Write out the line that has "(203, 304) = (254, 235): turquoise" in it, along with each line that comes after it until the listing ends, and add nothing.

• The data:
:::

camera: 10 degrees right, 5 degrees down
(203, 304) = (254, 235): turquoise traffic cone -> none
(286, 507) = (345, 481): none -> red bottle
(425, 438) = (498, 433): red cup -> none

:::

• Task solution:
(203, 304) = (254, 235): turquoise traffic cone -> none
(286, 507) = (345, 481): none -> red bottle
(425, 438) = (498, 433): red cup -> none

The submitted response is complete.